Take the data below and write it out exactly, except for the pictures.

—————

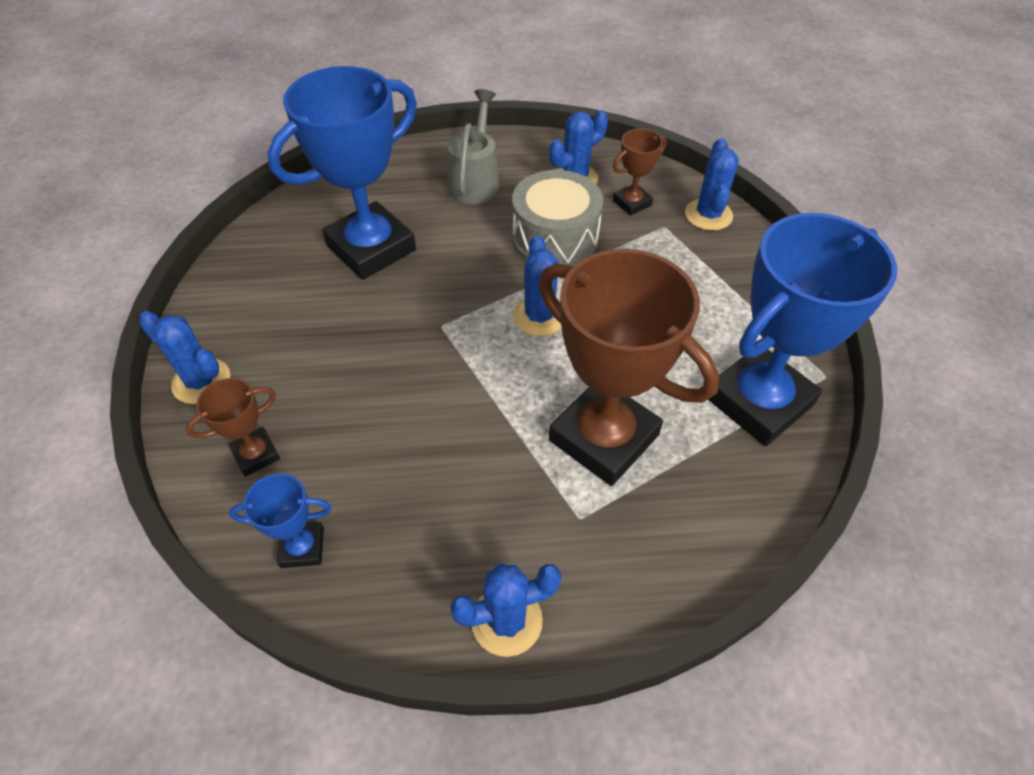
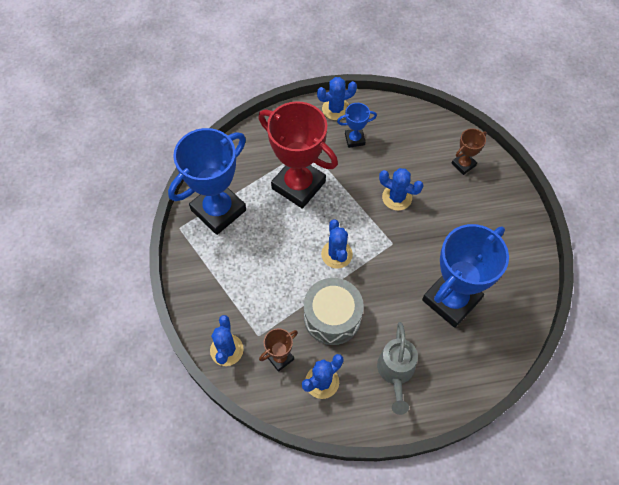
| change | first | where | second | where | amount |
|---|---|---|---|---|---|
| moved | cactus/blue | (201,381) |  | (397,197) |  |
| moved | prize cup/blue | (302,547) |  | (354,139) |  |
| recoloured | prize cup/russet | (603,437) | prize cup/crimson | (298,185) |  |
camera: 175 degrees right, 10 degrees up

—————

# Answer area:
| change | first | where | second | where | amount |
|---|---|---|---|---|---|
| moved | cactus/blue | (201,381) |  | (397,197) |  |
| moved | prize cup/blue | (302,547) |  | (354,139) |  |
| recoloured | prize cup/russet | (603,437) | prize cup/crimson | (298,185) |  |
camera: 175 degrees right, 10 degrees up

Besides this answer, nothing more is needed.